## Task statement
Select from the records below every line that has the word "lime" in it.

++++++++++++++++++++

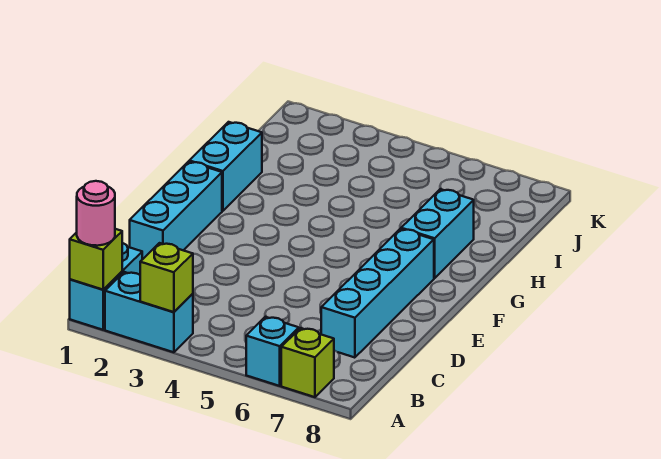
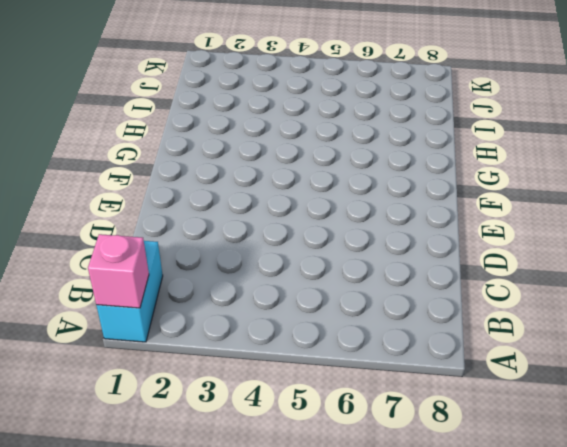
pink brick A1 level 2 -> lime brick A1 level 2
none -> cyan brick A2:A3 level 1
none -> cyan brick A6 level 1

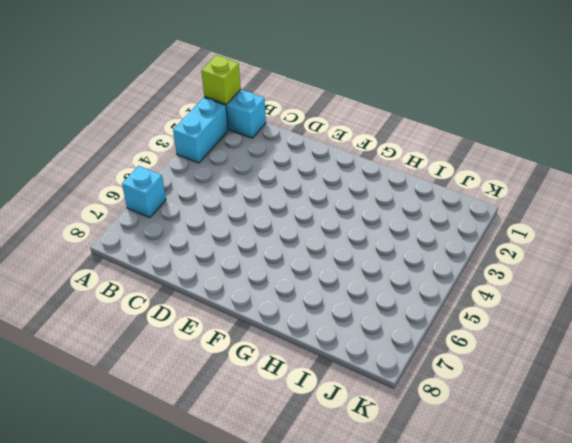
none -> lime brick A7 level 1
none -> cyan brick C7:F7 level 1

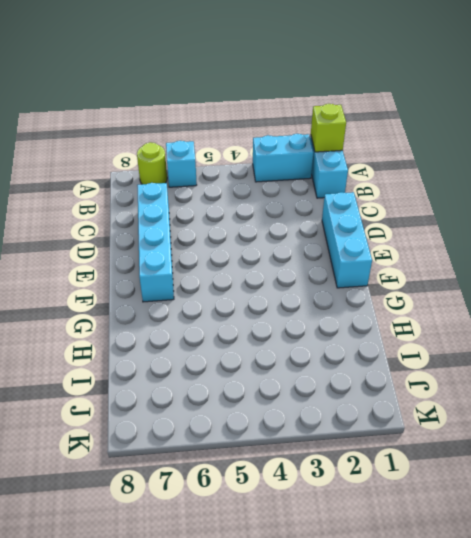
lime round brick A7 level 1 -> lime brick A7 level 1
none -> cyan brick G1:H1 level 1
none -> cyan brick G7:H7 level 1

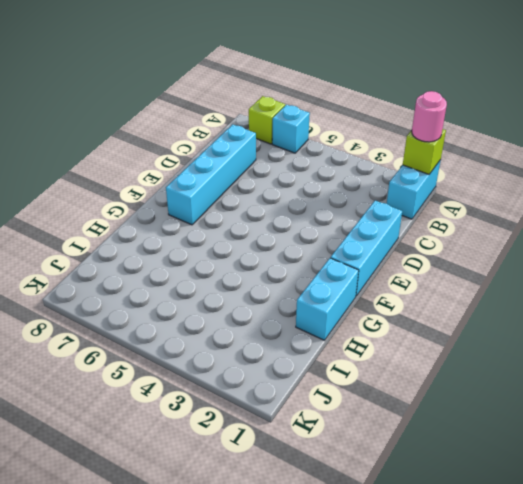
none -> cyan brick A2:A3 level 1
none -> cyan brick G7:H7 level 1

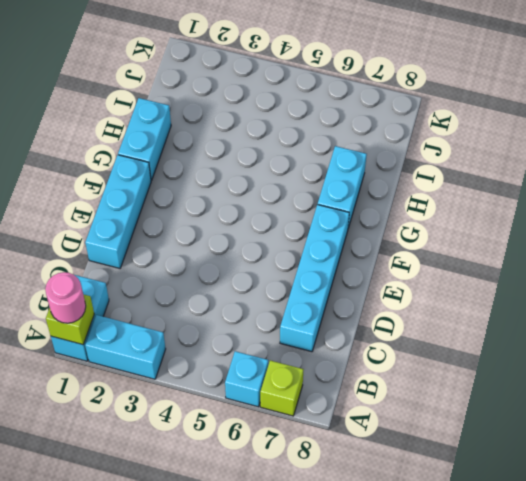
none -> lime brick A3 level 2

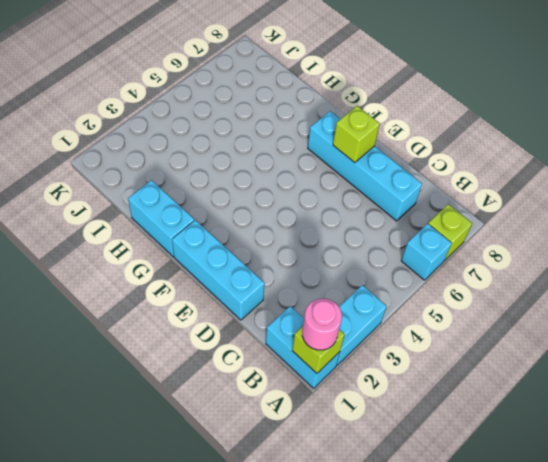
lime brick E7 level 2 -> lime brick A3 level 2
none -> cyan brick G7:H7 level 1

++++++++++++++++++++

## Your response
pink brick A1 level 2 -> lime brick A1 level 2
none -> lime brick A7 level 1
lime round brick A7 level 1 -> lime brick A7 level 1
none -> lime brick A3 level 2
lime brick E7 level 2 -> lime brick A3 level 2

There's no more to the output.